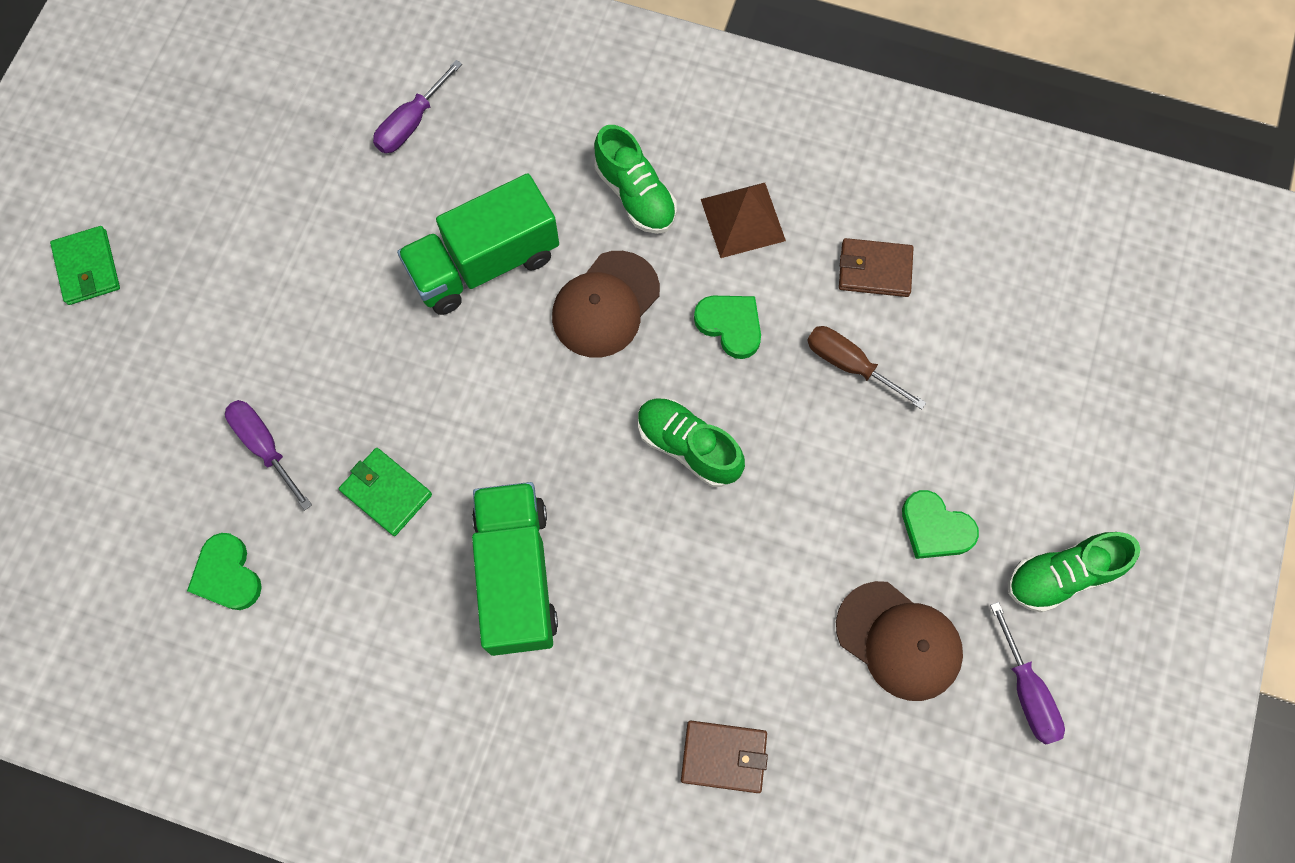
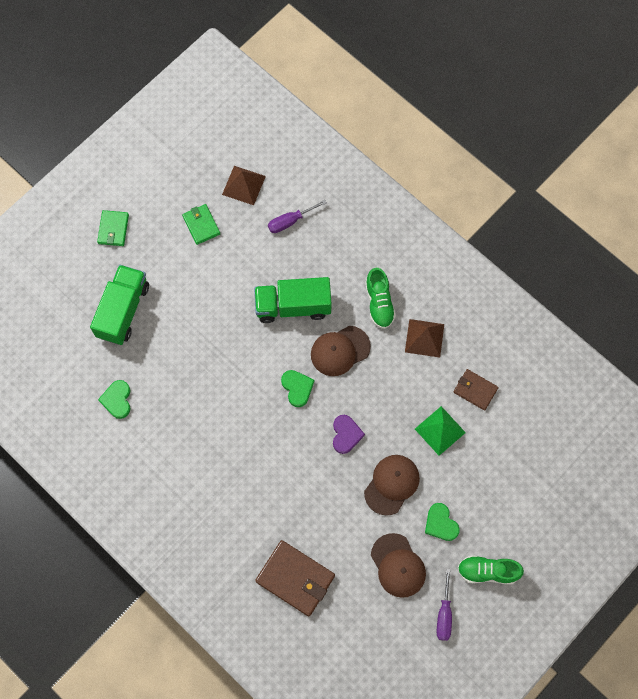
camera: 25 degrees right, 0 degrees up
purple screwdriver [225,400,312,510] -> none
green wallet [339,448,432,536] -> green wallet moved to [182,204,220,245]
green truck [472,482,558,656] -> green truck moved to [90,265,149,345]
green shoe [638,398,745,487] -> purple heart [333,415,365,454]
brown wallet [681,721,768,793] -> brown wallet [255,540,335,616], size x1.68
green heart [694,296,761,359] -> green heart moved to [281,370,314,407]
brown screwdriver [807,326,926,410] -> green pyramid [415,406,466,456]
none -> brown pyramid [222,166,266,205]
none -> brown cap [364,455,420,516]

Aim of the exercise:
Find the lines in the entries above where "purple" occurs, and copy each of them.

Solution to the problem:
purple screwdriver [225,400,312,510] -> none
green shoe [638,398,745,487] -> purple heart [333,415,365,454]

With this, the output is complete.